Task objective | First find the line with "tan plate A7 level 1 -> tan plate B2 level 1" in the entries below, then set down exactly every line through the line with "none -> red brick A6:B7 level 1", that line included.

Supplied records |
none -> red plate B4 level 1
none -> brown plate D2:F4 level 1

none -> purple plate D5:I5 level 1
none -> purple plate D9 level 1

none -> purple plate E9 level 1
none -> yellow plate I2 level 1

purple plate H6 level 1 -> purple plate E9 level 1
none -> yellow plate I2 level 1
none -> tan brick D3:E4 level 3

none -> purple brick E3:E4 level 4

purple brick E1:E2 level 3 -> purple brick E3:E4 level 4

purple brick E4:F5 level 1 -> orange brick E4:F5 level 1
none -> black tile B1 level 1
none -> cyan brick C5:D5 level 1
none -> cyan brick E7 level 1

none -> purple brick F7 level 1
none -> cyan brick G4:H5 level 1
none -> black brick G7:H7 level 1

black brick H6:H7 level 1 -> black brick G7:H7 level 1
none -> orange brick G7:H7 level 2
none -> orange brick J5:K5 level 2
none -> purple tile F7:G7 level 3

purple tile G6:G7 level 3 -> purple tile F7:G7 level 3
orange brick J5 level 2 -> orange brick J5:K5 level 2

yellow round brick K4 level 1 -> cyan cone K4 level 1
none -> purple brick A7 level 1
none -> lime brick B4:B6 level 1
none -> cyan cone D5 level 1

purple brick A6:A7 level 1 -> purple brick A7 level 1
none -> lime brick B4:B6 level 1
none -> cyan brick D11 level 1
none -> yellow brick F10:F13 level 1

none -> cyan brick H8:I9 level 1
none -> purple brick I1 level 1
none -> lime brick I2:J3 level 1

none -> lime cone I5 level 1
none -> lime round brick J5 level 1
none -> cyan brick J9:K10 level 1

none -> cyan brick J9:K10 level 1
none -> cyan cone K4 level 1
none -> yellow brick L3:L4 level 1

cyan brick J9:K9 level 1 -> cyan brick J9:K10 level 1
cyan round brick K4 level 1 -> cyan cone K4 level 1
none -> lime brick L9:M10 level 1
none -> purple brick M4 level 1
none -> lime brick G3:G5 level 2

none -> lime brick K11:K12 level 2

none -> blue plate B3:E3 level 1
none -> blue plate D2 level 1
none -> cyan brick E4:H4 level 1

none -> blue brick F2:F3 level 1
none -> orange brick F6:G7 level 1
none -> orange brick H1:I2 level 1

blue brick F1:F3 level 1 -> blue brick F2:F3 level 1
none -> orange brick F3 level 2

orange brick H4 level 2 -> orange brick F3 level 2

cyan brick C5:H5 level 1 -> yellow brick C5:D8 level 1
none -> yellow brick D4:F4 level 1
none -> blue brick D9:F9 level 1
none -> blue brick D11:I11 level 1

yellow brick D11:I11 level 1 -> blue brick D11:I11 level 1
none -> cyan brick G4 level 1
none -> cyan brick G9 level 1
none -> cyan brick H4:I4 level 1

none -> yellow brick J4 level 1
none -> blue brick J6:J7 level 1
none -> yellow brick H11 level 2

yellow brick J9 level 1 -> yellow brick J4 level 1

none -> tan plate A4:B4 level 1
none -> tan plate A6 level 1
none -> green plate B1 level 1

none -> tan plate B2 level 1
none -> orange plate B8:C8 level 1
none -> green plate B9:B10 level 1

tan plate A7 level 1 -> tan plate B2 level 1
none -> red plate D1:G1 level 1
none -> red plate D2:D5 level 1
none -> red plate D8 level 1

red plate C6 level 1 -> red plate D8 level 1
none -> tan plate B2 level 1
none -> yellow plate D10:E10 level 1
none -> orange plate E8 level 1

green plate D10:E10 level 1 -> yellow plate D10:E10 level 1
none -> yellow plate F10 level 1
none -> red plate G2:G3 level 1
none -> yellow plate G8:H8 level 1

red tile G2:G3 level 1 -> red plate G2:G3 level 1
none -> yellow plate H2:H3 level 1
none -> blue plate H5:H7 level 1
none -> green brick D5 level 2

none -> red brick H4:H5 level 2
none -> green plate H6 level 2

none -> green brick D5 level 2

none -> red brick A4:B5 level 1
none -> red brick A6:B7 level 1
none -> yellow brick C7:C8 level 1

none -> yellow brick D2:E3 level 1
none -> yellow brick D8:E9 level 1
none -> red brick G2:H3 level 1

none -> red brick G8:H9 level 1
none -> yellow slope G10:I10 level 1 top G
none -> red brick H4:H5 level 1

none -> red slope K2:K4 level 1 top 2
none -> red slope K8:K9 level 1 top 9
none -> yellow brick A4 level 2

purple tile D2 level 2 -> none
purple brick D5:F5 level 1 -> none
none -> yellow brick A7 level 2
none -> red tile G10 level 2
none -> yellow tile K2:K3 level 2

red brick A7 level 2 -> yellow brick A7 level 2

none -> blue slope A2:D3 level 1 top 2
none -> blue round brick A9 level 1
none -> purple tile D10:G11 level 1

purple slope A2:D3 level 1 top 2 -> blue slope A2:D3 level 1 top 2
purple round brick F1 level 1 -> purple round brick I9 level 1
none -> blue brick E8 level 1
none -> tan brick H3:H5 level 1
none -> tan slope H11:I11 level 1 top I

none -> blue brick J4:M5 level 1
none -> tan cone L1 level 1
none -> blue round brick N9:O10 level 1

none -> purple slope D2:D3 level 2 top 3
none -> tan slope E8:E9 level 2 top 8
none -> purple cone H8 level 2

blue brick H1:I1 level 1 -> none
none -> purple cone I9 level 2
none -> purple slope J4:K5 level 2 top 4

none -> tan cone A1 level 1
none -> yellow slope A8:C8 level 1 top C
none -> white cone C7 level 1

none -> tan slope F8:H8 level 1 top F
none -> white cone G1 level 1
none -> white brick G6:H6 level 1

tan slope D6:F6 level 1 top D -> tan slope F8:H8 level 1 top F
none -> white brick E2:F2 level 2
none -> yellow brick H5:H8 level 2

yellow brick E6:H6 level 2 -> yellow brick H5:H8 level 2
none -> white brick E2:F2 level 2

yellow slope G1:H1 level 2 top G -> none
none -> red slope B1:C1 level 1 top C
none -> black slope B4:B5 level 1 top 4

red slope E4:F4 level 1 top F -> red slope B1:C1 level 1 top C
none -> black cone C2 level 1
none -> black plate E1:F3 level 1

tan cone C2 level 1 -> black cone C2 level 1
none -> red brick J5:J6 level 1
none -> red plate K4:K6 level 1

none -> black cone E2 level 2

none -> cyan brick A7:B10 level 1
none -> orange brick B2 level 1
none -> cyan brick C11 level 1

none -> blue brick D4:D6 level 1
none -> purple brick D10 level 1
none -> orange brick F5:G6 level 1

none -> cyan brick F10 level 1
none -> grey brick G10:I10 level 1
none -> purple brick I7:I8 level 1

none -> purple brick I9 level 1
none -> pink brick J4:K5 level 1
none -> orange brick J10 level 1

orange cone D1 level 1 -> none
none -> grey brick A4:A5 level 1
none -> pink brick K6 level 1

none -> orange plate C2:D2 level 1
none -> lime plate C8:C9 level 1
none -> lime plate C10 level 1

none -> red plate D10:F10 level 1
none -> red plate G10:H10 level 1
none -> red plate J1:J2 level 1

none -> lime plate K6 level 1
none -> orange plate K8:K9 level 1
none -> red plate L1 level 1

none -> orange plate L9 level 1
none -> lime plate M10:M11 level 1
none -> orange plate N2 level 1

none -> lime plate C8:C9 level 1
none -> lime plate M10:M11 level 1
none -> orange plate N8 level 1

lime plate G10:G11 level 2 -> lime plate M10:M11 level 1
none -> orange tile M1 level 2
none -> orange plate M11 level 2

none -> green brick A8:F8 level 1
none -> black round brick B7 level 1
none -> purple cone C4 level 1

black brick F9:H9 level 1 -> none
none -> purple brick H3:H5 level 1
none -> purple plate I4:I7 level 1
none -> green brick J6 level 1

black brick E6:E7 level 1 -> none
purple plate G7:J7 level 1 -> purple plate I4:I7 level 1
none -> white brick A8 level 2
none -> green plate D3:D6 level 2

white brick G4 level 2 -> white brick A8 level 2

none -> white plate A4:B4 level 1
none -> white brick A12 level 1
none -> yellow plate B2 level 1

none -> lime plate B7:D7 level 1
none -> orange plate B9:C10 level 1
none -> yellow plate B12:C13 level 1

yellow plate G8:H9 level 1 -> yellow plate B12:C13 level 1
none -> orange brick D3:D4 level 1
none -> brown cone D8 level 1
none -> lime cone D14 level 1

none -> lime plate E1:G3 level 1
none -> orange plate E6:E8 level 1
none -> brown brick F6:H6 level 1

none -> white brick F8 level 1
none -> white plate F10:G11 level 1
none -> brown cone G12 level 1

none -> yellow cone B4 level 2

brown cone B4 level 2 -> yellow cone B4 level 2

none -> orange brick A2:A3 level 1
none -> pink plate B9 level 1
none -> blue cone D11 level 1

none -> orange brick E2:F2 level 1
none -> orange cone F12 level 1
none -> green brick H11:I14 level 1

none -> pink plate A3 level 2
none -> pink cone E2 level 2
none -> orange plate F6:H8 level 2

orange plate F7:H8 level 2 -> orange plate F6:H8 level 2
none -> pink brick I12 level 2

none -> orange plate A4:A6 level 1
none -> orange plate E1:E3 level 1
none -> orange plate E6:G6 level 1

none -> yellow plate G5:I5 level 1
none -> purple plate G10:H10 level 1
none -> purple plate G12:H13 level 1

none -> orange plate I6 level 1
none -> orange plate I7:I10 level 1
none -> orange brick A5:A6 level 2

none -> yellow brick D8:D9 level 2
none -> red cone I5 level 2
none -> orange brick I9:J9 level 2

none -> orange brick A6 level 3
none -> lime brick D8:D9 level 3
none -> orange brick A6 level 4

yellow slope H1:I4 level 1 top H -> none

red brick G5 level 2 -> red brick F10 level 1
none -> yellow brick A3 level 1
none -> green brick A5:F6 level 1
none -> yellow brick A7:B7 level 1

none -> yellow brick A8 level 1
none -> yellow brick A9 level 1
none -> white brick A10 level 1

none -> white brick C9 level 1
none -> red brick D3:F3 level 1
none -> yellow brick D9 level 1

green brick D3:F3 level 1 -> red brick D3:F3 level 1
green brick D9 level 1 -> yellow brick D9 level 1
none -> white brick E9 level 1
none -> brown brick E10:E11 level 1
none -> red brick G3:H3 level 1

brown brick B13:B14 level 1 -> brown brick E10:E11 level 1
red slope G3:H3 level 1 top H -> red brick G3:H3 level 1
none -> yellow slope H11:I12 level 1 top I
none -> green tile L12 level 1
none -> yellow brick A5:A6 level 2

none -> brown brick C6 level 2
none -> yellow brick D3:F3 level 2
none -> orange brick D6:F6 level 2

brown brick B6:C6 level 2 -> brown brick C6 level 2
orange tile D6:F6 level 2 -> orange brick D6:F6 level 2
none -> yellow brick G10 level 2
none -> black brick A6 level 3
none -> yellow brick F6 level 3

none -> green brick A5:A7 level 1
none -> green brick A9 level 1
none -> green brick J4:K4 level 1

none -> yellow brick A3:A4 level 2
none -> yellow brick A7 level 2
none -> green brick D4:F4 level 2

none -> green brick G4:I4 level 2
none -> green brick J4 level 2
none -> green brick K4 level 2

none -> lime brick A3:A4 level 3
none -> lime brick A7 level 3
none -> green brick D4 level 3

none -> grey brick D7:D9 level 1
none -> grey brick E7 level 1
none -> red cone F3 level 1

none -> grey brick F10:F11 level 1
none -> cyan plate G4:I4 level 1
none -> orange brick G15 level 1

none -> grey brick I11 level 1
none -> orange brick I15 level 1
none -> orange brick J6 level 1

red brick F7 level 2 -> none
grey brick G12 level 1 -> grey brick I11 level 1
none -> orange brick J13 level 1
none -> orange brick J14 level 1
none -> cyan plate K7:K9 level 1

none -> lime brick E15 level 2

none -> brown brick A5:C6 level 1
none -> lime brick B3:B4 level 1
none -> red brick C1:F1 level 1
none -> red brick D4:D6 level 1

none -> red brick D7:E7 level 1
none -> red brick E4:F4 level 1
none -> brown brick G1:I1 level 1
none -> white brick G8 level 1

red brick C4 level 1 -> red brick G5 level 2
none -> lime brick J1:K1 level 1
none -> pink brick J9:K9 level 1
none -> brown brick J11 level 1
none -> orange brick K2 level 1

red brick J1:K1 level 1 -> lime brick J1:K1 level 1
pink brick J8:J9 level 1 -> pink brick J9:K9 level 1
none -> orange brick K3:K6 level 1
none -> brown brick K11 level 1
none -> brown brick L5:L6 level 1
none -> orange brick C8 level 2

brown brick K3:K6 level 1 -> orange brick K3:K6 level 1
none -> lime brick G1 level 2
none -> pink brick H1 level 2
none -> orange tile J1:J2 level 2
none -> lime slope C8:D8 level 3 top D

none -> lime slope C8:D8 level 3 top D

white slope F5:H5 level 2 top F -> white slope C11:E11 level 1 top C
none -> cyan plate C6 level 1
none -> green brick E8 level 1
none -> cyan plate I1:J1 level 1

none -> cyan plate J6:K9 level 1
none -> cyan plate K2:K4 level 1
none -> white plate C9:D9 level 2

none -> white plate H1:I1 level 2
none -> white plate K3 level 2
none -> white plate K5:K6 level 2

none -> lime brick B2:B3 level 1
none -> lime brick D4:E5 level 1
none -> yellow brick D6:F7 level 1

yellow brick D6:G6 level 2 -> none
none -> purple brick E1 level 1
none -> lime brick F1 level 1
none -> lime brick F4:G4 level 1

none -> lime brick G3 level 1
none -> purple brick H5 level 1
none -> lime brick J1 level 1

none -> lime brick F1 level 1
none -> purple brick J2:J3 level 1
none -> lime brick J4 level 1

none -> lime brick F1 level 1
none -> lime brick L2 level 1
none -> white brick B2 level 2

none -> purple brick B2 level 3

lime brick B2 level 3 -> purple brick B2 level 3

Solution to this problem |
tan plate A7 level 1 -> tan plate B2 level 1
none -> red plate D1:G1 level 1
none -> red plate D2:D5 level 1
none -> red plate D8 level 1

red plate C6 level 1 -> red plate D8 level 1
none -> tan plate B2 level 1
none -> yellow plate D10:E10 level 1
none -> orange plate E8 level 1

green plate D10:E10 level 1 -> yellow plate D10:E10 level 1
none -> yellow plate F10 level 1
none -> red plate G2:G3 level 1
none -> yellow plate G8:H8 level 1

red tile G2:G3 level 1 -> red plate G2:G3 level 1
none -> yellow plate H2:H3 level 1
none -> blue plate H5:H7 level 1
none -> green brick D5 level 2

none -> red brick H4:H5 level 2
none -> green plate H6 level 2

none -> green brick D5 level 2

none -> red brick A4:B5 level 1
none -> red brick A6:B7 level 1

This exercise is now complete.